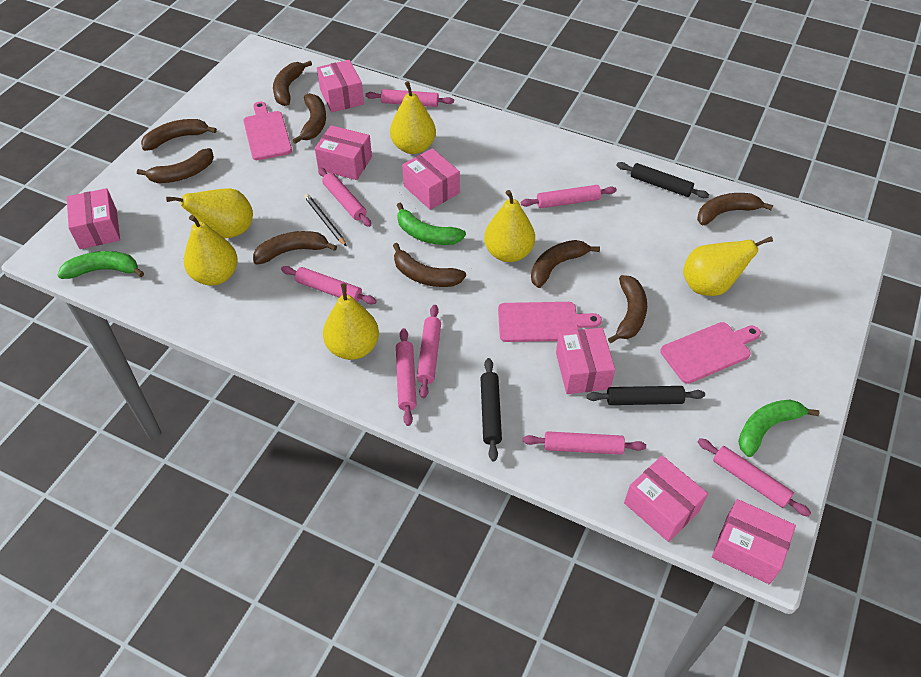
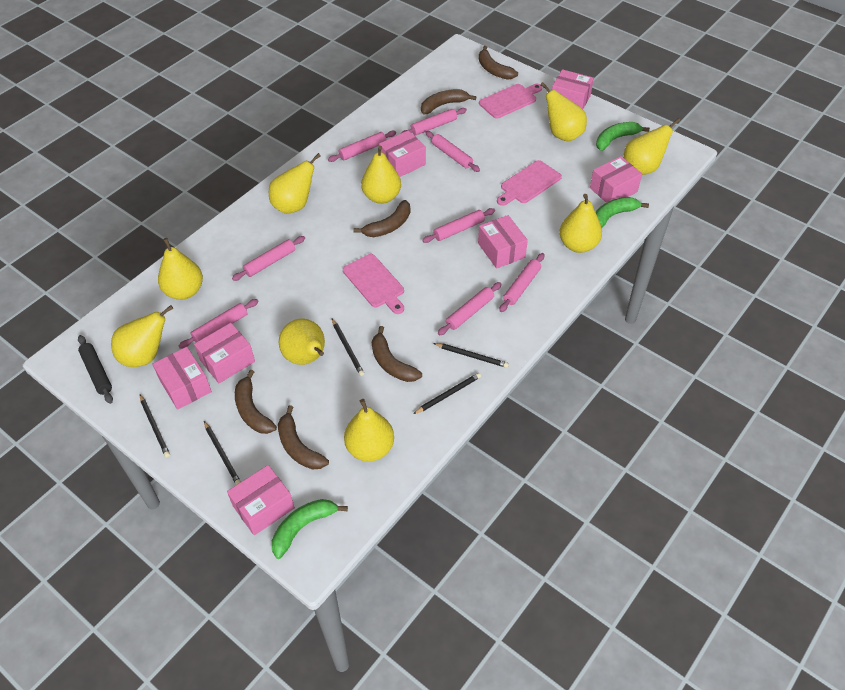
black pencil: 1 -> 5
black rolling pin: 3 -> 1
brown banana: 9 -> 6
yellow pear: 6 -> 9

■ WORK INSTRUCTION ■
Scan the material above for the string "black" and report each line where you find it.

■ RESPONSE TO THIS TASK ■
black pencil: 1 -> 5
black rolling pin: 3 -> 1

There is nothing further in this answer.